What to do - Set down exactly the lines in the records below that run from the line with "241 | x0.56 |" to the line with "delete | cube", inclusive, and nothing more.

Dataset items
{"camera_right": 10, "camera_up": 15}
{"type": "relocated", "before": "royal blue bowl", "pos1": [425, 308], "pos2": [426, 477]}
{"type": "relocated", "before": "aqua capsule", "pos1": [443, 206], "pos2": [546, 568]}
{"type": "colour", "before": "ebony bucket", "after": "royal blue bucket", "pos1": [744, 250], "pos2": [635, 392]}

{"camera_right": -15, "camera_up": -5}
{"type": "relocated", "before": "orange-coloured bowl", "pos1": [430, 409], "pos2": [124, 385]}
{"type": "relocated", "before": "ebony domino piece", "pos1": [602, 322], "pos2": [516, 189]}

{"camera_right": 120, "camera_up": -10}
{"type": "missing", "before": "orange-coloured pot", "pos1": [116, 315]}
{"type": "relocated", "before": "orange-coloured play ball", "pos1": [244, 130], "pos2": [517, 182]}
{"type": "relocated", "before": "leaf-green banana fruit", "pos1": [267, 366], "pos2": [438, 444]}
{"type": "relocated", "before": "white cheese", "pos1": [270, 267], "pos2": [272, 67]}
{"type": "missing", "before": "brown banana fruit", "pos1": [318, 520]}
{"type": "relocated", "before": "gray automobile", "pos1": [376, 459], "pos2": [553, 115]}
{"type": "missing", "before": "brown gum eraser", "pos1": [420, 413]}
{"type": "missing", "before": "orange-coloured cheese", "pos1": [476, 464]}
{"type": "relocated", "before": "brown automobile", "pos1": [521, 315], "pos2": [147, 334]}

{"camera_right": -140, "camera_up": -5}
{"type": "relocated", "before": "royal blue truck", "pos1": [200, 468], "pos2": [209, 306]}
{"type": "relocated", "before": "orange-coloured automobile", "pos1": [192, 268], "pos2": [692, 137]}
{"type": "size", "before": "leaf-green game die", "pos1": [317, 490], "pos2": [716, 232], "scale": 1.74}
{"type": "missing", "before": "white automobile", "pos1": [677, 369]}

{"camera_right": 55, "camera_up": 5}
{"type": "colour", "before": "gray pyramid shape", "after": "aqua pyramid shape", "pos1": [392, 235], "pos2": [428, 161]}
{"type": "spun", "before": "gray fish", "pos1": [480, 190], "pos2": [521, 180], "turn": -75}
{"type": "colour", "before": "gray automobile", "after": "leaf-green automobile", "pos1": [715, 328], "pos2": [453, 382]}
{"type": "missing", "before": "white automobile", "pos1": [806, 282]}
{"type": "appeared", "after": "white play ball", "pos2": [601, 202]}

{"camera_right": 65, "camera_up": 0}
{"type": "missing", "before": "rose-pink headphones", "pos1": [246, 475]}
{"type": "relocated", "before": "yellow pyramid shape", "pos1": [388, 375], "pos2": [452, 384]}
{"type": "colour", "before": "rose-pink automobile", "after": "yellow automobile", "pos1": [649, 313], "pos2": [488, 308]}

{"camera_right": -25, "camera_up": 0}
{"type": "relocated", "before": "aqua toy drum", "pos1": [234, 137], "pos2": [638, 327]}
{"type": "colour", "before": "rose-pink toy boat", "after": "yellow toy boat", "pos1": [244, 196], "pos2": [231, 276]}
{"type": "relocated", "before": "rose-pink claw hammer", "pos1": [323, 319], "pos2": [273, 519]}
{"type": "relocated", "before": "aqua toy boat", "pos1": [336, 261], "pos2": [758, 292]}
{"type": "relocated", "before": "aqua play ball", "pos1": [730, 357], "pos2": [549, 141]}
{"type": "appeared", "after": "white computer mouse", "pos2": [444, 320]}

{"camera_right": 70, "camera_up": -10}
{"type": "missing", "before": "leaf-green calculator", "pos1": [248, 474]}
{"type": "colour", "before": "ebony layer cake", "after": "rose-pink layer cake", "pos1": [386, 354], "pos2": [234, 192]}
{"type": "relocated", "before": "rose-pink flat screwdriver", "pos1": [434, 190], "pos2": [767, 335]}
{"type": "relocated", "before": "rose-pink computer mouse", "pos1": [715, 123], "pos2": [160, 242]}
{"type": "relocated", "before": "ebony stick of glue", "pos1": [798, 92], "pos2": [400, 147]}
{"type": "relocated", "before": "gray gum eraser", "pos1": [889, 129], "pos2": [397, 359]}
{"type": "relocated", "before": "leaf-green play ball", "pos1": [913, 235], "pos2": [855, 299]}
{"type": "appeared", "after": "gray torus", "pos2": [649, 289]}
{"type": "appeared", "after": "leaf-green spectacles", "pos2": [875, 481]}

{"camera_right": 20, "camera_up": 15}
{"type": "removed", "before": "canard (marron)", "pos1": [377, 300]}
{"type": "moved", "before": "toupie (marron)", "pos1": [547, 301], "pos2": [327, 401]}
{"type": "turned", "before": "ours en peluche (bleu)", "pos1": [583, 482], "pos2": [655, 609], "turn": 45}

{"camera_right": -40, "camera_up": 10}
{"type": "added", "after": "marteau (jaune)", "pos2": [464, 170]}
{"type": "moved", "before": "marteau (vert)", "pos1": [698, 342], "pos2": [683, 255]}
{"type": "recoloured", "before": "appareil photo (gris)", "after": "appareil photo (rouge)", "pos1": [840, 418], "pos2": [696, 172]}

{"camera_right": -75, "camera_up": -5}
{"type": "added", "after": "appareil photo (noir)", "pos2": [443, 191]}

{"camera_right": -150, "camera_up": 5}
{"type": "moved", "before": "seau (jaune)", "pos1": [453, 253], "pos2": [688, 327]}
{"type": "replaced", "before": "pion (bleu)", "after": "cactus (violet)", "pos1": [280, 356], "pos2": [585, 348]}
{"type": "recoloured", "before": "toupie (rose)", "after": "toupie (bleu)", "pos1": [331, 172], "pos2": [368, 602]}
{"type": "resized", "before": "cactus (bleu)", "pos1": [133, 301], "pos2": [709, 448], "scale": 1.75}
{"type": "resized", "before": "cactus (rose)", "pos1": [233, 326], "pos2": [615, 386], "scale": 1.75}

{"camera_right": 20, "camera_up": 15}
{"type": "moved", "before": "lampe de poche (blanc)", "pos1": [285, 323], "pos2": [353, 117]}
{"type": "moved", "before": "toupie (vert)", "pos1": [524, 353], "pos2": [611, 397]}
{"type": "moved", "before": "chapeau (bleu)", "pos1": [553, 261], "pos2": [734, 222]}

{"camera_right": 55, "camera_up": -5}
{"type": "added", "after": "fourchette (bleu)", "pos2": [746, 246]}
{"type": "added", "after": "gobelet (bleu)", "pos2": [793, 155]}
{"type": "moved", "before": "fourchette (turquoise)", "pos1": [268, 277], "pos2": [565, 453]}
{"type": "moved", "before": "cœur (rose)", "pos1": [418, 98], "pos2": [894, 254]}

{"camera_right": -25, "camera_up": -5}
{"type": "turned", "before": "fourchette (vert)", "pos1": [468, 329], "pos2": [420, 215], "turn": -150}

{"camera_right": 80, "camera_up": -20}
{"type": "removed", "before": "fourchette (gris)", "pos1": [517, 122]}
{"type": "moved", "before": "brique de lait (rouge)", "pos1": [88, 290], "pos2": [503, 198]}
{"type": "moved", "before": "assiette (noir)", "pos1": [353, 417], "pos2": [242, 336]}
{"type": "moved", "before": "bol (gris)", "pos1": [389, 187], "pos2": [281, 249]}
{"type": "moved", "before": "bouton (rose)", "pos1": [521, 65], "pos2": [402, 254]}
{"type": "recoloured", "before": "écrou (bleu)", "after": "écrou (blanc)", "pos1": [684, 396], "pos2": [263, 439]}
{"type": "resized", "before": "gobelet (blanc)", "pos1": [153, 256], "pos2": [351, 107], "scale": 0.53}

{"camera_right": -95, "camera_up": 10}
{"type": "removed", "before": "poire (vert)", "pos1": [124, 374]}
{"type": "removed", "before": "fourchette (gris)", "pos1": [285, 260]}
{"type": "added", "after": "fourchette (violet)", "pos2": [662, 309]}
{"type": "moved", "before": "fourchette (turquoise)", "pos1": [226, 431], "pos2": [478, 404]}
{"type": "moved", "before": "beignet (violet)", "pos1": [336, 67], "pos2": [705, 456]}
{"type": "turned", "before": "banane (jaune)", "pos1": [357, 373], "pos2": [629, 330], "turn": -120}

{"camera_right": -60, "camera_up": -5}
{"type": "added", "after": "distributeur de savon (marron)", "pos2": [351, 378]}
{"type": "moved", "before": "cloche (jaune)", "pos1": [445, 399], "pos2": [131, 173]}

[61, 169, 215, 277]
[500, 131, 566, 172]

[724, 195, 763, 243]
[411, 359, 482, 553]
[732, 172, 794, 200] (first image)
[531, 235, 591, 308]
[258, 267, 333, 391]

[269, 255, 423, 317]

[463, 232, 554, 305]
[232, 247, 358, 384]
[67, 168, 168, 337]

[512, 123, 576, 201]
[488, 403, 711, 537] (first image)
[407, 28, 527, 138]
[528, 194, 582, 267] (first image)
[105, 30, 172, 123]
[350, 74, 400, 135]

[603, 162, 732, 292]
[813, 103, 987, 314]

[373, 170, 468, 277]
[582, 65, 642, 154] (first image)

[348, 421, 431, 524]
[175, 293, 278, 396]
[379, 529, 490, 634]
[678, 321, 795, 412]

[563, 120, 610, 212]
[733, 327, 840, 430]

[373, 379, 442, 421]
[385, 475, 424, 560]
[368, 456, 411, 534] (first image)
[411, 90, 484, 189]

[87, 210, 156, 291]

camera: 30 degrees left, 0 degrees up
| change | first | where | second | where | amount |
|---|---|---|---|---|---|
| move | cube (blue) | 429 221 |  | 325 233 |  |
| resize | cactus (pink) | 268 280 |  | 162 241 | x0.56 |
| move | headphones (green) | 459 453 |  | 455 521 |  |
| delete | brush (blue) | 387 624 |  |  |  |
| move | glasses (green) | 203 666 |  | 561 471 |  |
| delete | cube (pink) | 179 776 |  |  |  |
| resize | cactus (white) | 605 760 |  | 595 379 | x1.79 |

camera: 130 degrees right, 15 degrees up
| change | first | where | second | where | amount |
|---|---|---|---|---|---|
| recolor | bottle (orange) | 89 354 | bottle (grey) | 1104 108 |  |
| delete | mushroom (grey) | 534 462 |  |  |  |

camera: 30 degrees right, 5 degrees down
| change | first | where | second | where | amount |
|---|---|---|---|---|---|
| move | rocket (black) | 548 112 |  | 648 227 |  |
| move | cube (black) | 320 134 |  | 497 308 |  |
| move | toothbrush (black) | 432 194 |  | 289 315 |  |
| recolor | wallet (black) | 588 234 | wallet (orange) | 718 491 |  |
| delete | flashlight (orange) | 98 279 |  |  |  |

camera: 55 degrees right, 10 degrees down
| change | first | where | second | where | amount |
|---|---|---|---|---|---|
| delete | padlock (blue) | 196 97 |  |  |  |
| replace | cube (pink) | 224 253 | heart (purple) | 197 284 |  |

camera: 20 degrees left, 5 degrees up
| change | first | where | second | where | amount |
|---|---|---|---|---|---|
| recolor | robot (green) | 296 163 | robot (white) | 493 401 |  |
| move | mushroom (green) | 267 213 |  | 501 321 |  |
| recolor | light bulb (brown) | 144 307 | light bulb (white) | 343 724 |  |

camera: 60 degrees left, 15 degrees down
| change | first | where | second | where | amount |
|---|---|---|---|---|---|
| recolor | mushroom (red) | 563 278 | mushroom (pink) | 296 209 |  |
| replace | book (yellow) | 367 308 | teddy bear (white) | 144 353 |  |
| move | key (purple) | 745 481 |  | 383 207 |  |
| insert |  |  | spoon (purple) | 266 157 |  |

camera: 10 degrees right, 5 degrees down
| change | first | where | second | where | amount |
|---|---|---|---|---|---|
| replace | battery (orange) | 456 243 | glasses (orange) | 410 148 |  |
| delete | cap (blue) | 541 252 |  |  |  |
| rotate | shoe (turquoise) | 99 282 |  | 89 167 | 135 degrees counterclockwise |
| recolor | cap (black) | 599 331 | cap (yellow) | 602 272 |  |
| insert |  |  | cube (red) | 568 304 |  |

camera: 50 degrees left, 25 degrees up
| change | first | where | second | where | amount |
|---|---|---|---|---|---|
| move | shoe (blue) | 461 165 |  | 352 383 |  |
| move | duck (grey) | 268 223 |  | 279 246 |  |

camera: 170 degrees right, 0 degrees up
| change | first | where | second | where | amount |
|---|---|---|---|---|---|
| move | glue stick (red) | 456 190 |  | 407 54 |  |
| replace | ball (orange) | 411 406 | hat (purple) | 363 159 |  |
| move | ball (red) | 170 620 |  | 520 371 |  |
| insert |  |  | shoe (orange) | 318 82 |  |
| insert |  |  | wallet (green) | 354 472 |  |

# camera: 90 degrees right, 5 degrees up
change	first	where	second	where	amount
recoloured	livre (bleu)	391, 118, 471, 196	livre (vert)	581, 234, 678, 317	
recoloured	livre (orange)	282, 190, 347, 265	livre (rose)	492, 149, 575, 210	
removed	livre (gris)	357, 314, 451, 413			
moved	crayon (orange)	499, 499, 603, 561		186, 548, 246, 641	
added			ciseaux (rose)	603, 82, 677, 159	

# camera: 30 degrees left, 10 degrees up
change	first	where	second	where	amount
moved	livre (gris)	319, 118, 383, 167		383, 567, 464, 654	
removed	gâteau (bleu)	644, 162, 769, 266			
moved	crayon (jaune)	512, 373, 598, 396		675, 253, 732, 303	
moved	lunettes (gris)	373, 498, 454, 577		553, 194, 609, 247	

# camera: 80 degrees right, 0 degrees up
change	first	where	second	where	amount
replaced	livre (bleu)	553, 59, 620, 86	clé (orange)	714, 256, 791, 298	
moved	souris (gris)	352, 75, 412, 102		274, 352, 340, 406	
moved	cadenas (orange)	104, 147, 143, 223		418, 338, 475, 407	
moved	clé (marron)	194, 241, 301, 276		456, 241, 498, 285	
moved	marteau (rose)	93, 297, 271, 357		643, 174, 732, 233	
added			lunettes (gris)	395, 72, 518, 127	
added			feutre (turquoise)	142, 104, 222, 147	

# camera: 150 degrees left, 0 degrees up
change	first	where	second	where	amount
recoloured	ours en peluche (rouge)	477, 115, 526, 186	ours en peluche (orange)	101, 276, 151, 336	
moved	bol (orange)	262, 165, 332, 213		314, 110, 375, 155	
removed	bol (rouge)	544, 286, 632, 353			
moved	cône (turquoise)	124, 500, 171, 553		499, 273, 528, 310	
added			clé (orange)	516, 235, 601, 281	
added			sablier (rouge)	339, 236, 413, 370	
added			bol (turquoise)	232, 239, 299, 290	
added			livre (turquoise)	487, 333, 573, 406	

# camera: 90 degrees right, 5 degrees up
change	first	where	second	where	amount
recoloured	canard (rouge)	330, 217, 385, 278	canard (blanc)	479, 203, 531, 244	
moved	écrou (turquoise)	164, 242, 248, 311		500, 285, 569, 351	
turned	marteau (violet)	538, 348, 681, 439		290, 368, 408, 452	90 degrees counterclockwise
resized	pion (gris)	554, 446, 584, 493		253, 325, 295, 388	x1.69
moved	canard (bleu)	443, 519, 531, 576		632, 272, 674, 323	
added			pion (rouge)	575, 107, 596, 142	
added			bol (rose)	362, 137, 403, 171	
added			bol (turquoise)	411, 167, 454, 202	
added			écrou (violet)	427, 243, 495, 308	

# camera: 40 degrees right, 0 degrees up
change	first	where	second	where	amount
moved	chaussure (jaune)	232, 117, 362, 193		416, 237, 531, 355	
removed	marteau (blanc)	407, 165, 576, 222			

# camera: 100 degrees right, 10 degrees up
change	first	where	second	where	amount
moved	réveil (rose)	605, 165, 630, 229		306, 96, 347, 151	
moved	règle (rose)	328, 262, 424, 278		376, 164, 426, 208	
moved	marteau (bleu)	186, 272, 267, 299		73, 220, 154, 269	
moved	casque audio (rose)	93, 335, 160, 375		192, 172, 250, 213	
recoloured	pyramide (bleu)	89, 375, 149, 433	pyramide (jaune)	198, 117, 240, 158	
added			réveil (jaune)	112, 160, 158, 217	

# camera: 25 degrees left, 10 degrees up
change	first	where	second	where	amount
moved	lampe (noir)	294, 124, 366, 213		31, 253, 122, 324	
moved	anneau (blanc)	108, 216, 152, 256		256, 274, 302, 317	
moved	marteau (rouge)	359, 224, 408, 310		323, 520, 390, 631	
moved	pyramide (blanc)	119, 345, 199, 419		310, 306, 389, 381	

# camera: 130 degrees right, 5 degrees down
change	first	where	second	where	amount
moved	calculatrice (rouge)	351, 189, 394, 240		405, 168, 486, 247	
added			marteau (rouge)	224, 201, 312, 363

Response to this exercise -
| resize | cactus (pink) | 268 280 |  | 162 241 | x0.56 |
| move | headphones (green) | 459 453 |  | 455 521 |  |
| delete | brush (blue) | 387 624 |  |  |  |
| move | glasses (green) | 203 666 |  | 561 471 |  |
| delete | cube (pink) | 179 776 |  |  |  |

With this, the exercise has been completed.